• **Work request**
Write out all of the lines below, exactly and completely.

Object transformation records:
------
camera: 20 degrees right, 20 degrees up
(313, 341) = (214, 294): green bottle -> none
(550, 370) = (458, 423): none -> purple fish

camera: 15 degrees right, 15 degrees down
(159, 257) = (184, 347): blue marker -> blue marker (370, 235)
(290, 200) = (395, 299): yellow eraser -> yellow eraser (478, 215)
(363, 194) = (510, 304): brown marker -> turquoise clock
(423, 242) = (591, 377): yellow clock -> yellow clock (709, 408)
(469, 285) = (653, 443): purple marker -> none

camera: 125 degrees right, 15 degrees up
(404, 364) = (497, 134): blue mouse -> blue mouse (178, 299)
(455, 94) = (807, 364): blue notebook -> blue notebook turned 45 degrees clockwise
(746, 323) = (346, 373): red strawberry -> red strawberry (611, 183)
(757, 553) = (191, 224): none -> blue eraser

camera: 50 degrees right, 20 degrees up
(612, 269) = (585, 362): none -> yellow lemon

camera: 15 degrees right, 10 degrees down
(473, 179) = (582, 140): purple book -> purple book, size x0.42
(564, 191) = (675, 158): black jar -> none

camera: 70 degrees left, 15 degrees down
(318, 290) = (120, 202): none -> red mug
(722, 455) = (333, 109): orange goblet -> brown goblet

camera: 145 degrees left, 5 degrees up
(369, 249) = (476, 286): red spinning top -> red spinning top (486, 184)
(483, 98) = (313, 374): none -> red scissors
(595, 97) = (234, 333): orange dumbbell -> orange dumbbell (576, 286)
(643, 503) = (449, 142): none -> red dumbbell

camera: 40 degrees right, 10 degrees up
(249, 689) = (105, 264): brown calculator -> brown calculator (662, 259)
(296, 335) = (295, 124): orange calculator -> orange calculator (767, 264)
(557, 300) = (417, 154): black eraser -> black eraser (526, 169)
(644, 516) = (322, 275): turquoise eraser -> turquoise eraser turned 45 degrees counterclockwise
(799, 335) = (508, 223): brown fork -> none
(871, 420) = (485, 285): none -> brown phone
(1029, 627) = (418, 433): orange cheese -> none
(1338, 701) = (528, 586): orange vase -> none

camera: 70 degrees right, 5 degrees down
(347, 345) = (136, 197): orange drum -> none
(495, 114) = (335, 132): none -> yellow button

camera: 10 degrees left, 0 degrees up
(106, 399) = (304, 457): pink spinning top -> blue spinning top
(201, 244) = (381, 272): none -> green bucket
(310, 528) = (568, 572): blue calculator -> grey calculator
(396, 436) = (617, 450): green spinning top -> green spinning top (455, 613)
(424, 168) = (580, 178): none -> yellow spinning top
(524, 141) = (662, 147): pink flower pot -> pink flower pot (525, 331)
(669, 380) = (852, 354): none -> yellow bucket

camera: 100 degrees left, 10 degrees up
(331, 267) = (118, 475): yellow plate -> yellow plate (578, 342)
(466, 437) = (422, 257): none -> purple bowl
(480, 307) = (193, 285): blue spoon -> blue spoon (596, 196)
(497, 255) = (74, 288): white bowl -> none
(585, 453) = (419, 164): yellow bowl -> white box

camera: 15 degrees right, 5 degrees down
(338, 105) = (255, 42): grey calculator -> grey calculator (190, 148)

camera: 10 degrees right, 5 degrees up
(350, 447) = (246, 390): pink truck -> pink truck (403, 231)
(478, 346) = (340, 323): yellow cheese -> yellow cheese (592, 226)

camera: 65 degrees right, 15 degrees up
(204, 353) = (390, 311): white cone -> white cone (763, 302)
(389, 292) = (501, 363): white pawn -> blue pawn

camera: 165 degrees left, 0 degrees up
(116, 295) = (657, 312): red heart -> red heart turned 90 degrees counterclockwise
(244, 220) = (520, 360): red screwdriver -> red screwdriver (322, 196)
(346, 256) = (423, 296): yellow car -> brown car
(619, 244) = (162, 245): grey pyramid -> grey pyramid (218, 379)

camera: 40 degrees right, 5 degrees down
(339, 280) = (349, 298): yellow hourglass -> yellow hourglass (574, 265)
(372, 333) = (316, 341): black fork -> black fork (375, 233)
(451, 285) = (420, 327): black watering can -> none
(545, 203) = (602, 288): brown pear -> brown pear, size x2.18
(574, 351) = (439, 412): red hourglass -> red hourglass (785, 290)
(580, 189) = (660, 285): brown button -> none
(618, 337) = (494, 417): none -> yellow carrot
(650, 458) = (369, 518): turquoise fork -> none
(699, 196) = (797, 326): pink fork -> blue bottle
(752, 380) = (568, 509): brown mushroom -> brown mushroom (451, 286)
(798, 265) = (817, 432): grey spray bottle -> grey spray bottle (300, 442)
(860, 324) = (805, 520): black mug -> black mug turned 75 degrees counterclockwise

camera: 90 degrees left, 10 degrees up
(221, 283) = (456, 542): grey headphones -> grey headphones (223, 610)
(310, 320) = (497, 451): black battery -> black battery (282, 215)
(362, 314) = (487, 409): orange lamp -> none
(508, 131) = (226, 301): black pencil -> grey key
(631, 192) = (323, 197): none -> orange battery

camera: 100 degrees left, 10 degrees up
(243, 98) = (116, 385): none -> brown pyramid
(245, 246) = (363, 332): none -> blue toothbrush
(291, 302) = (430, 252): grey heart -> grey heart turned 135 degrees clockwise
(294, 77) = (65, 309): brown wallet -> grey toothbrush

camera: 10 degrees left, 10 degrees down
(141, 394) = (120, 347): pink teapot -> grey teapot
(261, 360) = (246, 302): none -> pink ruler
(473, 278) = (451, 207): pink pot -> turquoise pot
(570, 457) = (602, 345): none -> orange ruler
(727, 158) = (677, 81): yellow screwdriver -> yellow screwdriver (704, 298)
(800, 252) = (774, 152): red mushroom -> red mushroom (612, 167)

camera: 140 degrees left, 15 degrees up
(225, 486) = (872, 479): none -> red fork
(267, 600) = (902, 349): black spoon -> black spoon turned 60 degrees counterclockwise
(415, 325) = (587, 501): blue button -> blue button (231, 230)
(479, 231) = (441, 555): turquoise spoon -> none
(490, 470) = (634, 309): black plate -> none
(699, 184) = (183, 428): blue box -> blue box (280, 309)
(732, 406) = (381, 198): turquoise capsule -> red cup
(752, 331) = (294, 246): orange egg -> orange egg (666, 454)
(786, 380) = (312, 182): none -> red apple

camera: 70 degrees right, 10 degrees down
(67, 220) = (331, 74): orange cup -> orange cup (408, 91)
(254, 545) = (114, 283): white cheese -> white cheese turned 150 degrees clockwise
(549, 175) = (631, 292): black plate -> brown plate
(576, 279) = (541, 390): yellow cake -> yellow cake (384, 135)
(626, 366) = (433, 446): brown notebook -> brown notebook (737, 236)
------
• **Response**
camera: 20 degrees right, 20 degrees up
(313, 341) = (214, 294): green bottle -> none
(550, 370) = (458, 423): none -> purple fish

camera: 15 degrees right, 15 degrees down
(159, 257) = (184, 347): blue marker -> blue marker (370, 235)
(290, 200) = (395, 299): yellow eraser -> yellow eraser (478, 215)
(363, 194) = (510, 304): brown marker -> turquoise clock
(423, 242) = (591, 377): yellow clock -> yellow clock (709, 408)
(469, 285) = (653, 443): purple marker -> none

camera: 125 degrees right, 15 degrees up
(404, 364) = (497, 134): blue mouse -> blue mouse (178, 299)
(455, 94) = (807, 364): blue notebook -> blue notebook turned 45 degrees clockwise
(746, 323) = (346, 373): red strawberry -> red strawberry (611, 183)
(757, 553) = (191, 224): none -> blue eraser

camera: 50 degrees right, 20 degrees up
(612, 269) = (585, 362): none -> yellow lemon

camera: 15 degrees right, 10 degrees down
(473, 179) = (582, 140): purple book -> purple book, size x0.42
(564, 191) = (675, 158): black jar -> none

camera: 70 degrees left, 15 degrees down
(318, 290) = (120, 202): none -> red mug
(722, 455) = (333, 109): orange goblet -> brown goblet

camera: 145 degrees left, 5 degrees up
(369, 249) = (476, 286): red spinning top -> red spinning top (486, 184)
(483, 98) = (313, 374): none -> red scissors
(595, 97) = (234, 333): orange dumbbell -> orange dumbbell (576, 286)
(643, 503) = (449, 142): none -> red dumbbell

camera: 40 degrees right, 10 degrees up
(249, 689) = (105, 264): brown calculator -> brown calculator (662, 259)
(296, 335) = (295, 124): orange calculator -> orange calculator (767, 264)
(557, 300) = (417, 154): black eraser -> black eraser (526, 169)
(644, 516) = (322, 275): turquoise eraser -> turquoise eraser turned 45 degrees counterclockwise
(799, 335) = (508, 223): brown fork -> none
(871, 420) = (485, 285): none -> brown phone
(1029, 627) = (418, 433): orange cheese -> none
(1338, 701) = (528, 586): orange vase -> none

camera: 70 degrees right, 5 degrees down
(347, 345) = (136, 197): orange drum -> none
(495, 114) = (335, 132): none -> yellow button

camera: 10 degrees left, 0 degrees up
(106, 399) = (304, 457): pink spinning top -> blue spinning top
(201, 244) = (381, 272): none -> green bucket
(310, 528) = (568, 572): blue calculator -> grey calculator
(396, 436) = (617, 450): green spinning top -> green spinning top (455, 613)
(424, 168) = (580, 178): none -> yellow spinning top
(524, 141) = (662, 147): pink flower pot -> pink flower pot (525, 331)
(669, 380) = (852, 354): none -> yellow bucket

camera: 100 degrees left, 10 degrees up
(331, 267) = (118, 475): yellow plate -> yellow plate (578, 342)
(466, 437) = (422, 257): none -> purple bowl
(480, 307) = (193, 285): blue spoon -> blue spoon (596, 196)
(497, 255) = (74, 288): white bowl -> none
(585, 453) = (419, 164): yellow bowl -> white box

camera: 15 degrees right, 5 degrees down
(338, 105) = (255, 42): grey calculator -> grey calculator (190, 148)

camera: 10 degrees right, 5 degrees up
(350, 447) = (246, 390): pink truck -> pink truck (403, 231)
(478, 346) = (340, 323): yellow cheese -> yellow cheese (592, 226)

camera: 65 degrees right, 15 degrees up
(204, 353) = (390, 311): white cone -> white cone (763, 302)
(389, 292) = (501, 363): white pawn -> blue pawn

camera: 165 degrees left, 0 degrees up
(116, 295) = (657, 312): red heart -> red heart turned 90 degrees counterclockwise
(244, 220) = (520, 360): red screwdriver -> red screwdriver (322, 196)
(346, 256) = (423, 296): yellow car -> brown car
(619, 244) = (162, 245): grey pyramid -> grey pyramid (218, 379)

camera: 40 degrees right, 5 degrees down
(339, 280) = (349, 298): yellow hourglass -> yellow hourglass (574, 265)
(372, 333) = (316, 341): black fork -> black fork (375, 233)
(451, 285) = (420, 327): black watering can -> none
(545, 203) = (602, 288): brown pear -> brown pear, size x2.18
(574, 351) = (439, 412): red hourglass -> red hourglass (785, 290)
(580, 189) = (660, 285): brown button -> none
(618, 337) = (494, 417): none -> yellow carrot
(650, 458) = (369, 518): turquoise fork -> none
(699, 196) = (797, 326): pink fork -> blue bottle
(752, 380) = (568, 509): brown mushroom -> brown mushroom (451, 286)
(798, 265) = (817, 432): grey spray bottle -> grey spray bottle (300, 442)
(860, 324) = (805, 520): black mug -> black mug turned 75 degrees counterclockwise

camera: 90 degrees left, 10 degrees up
(221, 283) = (456, 542): grey headphones -> grey headphones (223, 610)
(310, 320) = (497, 451): black battery -> black battery (282, 215)
(362, 314) = (487, 409): orange lamp -> none
(508, 131) = (226, 301): black pencil -> grey key
(631, 192) = (323, 197): none -> orange battery

camera: 100 degrees left, 10 degrees up
(243, 98) = (116, 385): none -> brown pyramid
(245, 246) = (363, 332): none -> blue toothbrush
(291, 302) = (430, 252): grey heart -> grey heart turned 135 degrees clockwise
(294, 77) = (65, 309): brown wallet -> grey toothbrush

camera: 10 degrees left, 10 degrees down
(141, 394) = (120, 347): pink teapot -> grey teapot
(261, 360) = (246, 302): none -> pink ruler
(473, 278) = (451, 207): pink pot -> turquoise pot
(570, 457) = (602, 345): none -> orange ruler
(727, 158) = (677, 81): yellow screwdriver -> yellow screwdriver (704, 298)
(800, 252) = (774, 152): red mushroom -> red mushroom (612, 167)

camera: 140 degrees left, 15 degrees up
(225, 486) = (872, 479): none -> red fork
(267, 600) = (902, 349): black spoon -> black spoon turned 60 degrees counterclockwise
(415, 325) = (587, 501): blue button -> blue button (231, 230)
(479, 231) = (441, 555): turquoise spoon -> none
(490, 470) = (634, 309): black plate -> none
(699, 184) = (183, 428): blue box -> blue box (280, 309)
(732, 406) = (381, 198): turquoise capsule -> red cup
(752, 331) = (294, 246): orange egg -> orange egg (666, 454)
(786, 380) = (312, 182): none -> red apple

camera: 70 degrees right, 10 degrees down
(67, 220) = (331, 74): orange cup -> orange cup (408, 91)
(254, 545) = (114, 283): white cheese -> white cheese turned 150 degrees clockwise
(549, 175) = (631, 292): black plate -> brown plate
(576, 279) = (541, 390): yellow cake -> yellow cake (384, 135)
(626, 366) = (433, 446): brown notebook -> brown notebook (737, 236)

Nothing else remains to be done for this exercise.